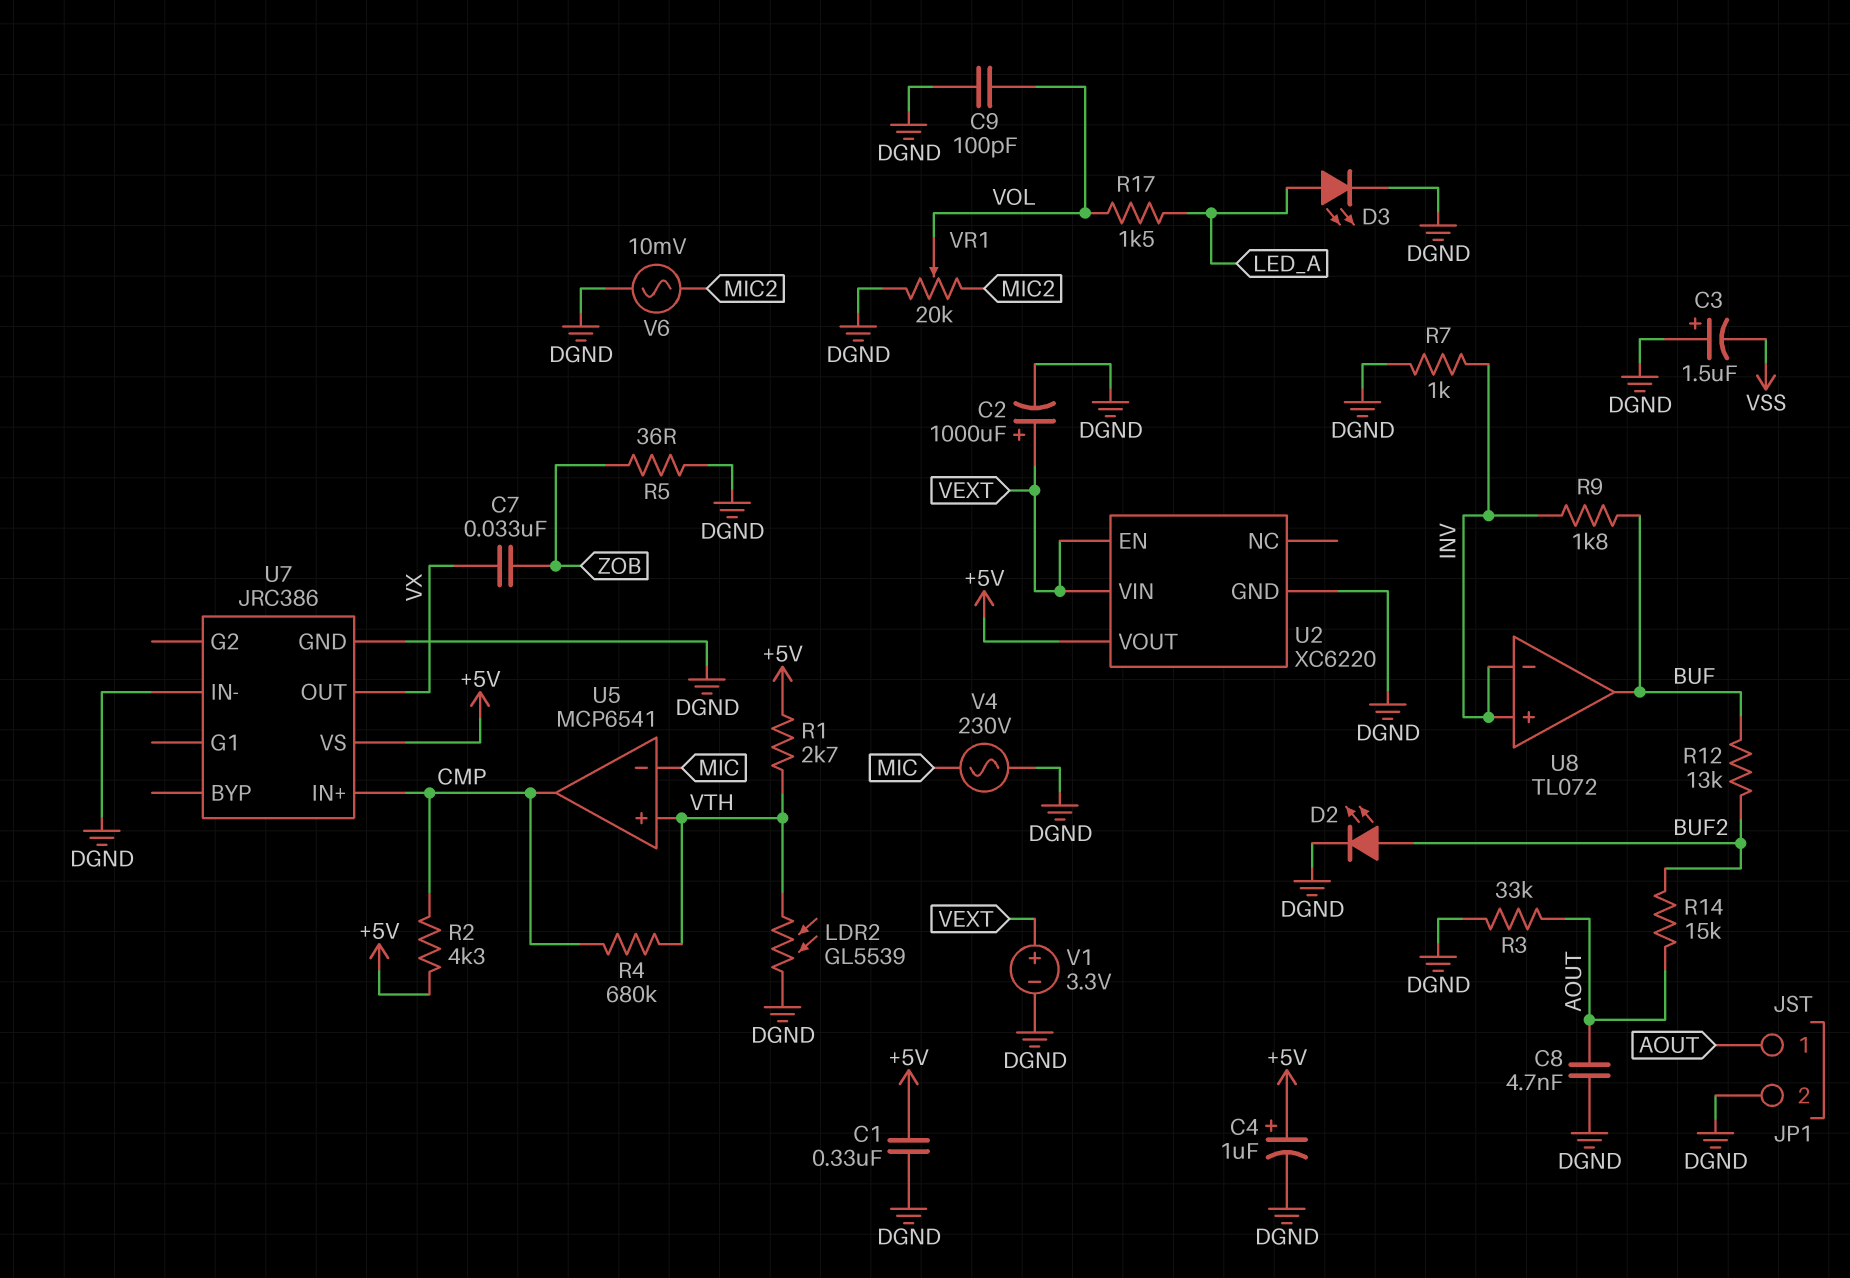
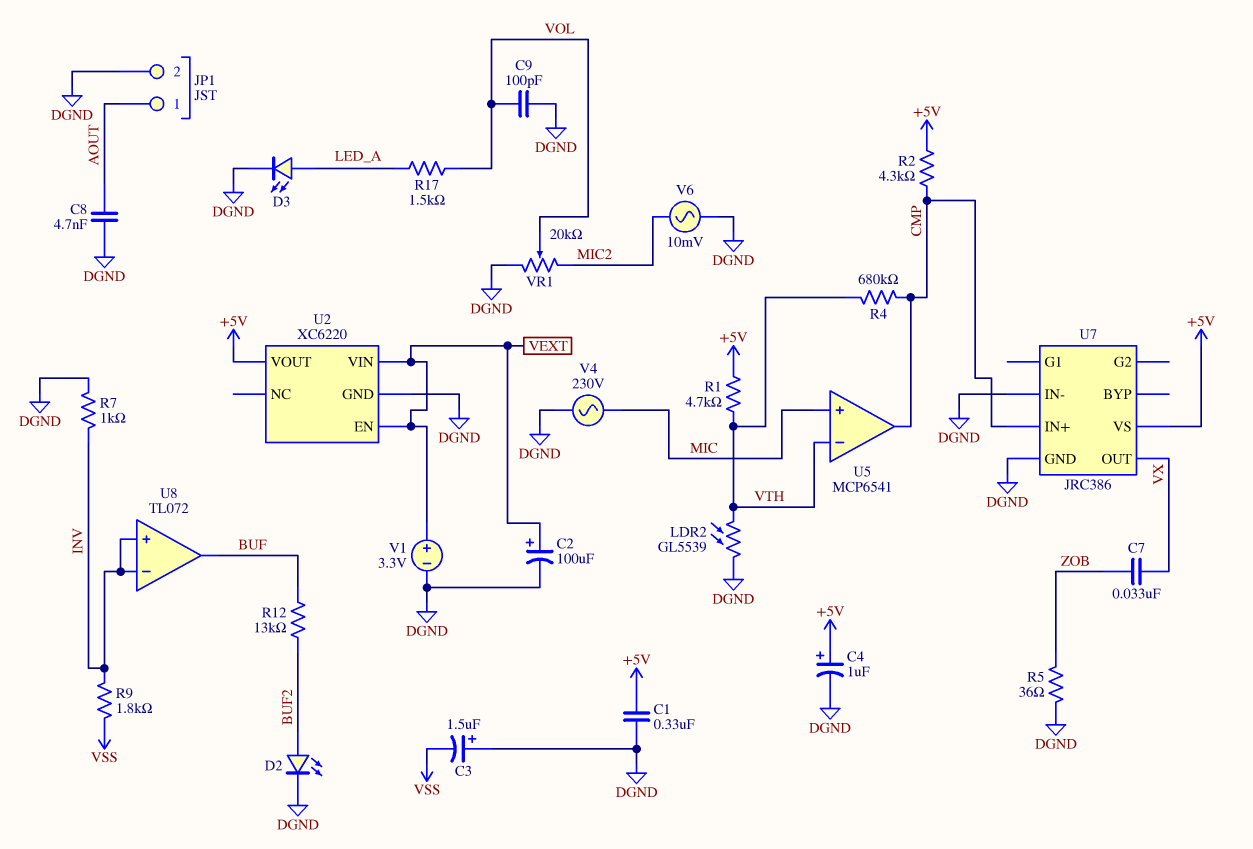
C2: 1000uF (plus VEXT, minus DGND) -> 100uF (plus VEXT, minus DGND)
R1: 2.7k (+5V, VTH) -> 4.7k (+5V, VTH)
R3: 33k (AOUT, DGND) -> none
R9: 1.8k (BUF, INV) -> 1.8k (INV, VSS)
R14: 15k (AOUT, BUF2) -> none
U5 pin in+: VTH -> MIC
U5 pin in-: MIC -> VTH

○ ○ ○ ○ ○

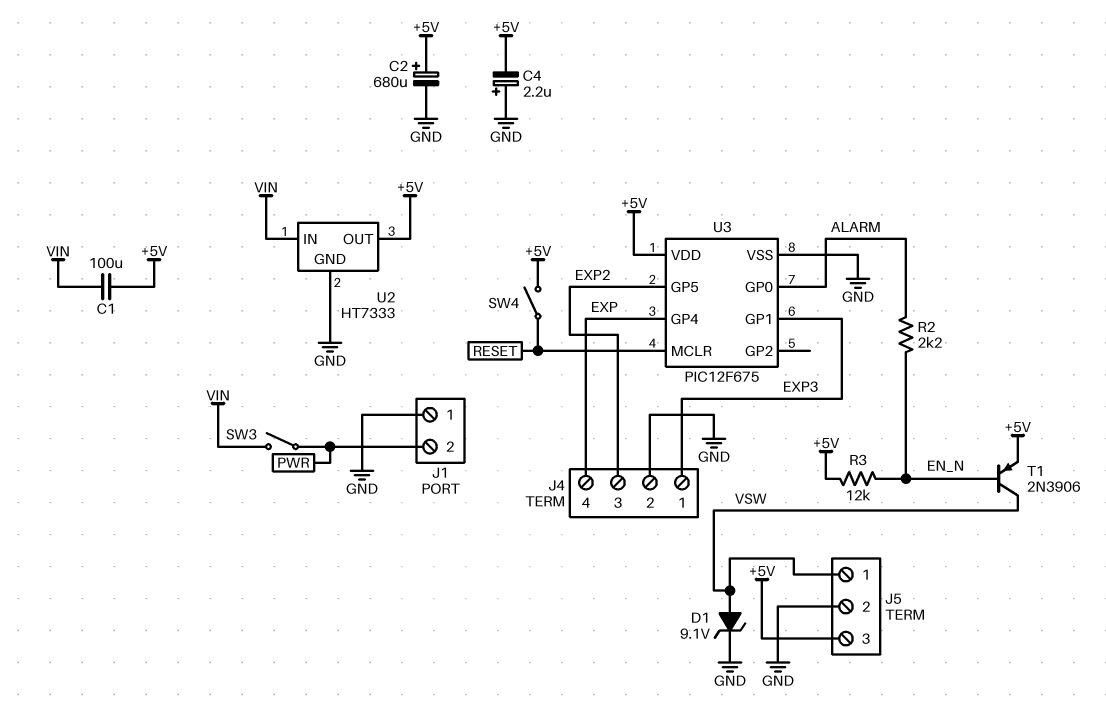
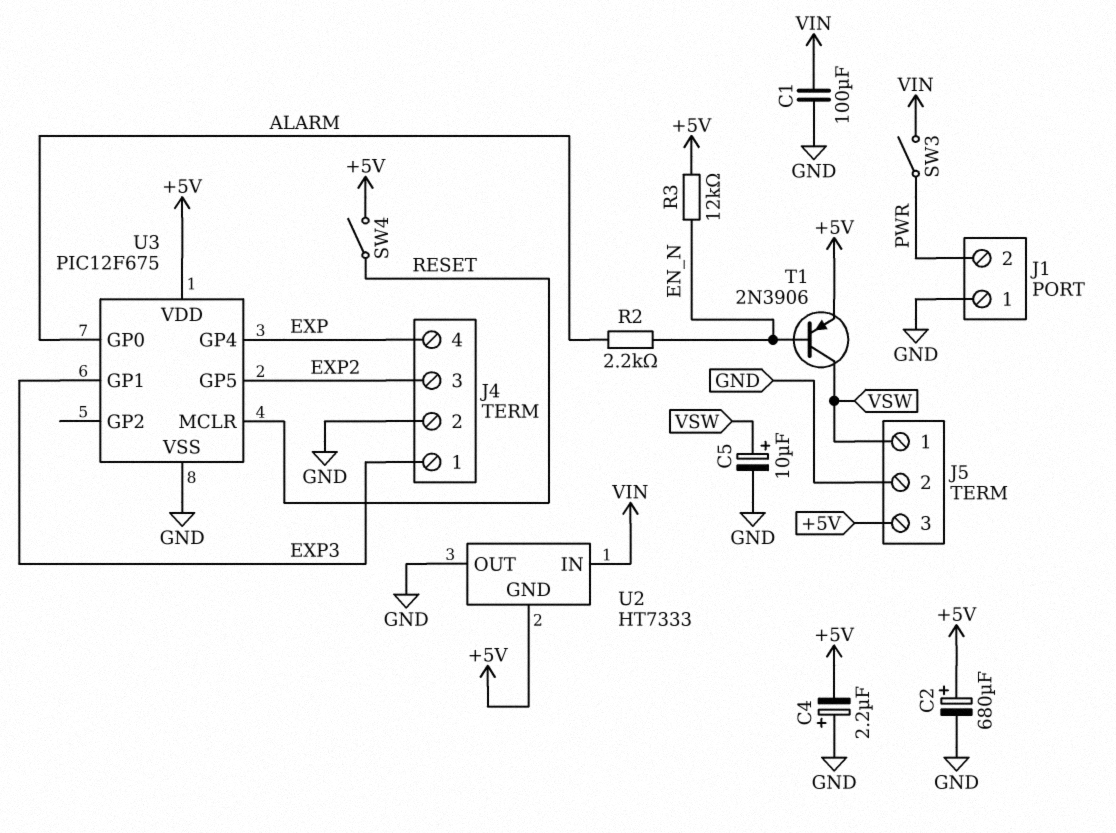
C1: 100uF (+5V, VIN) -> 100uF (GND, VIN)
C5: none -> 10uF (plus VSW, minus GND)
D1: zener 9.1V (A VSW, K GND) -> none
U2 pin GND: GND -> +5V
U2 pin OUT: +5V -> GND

○ ○ ○ ○ ○

Everything in the material above from the line that has "C1: 100uF (+5V, VIN) -> 100uF (GND, VIN)" through the line that has "U2 pin OUT: +5V -> GND" must be duplicated exactly, with no other lines given.

### EXERCISE SOLUTION
C1: 100uF (+5V, VIN) -> 100uF (GND, VIN)
C5: none -> 10uF (plus VSW, minus GND)
D1: zener 9.1V (A VSW, K GND) -> none
U2 pin GND: GND -> +5V
U2 pin OUT: +5V -> GND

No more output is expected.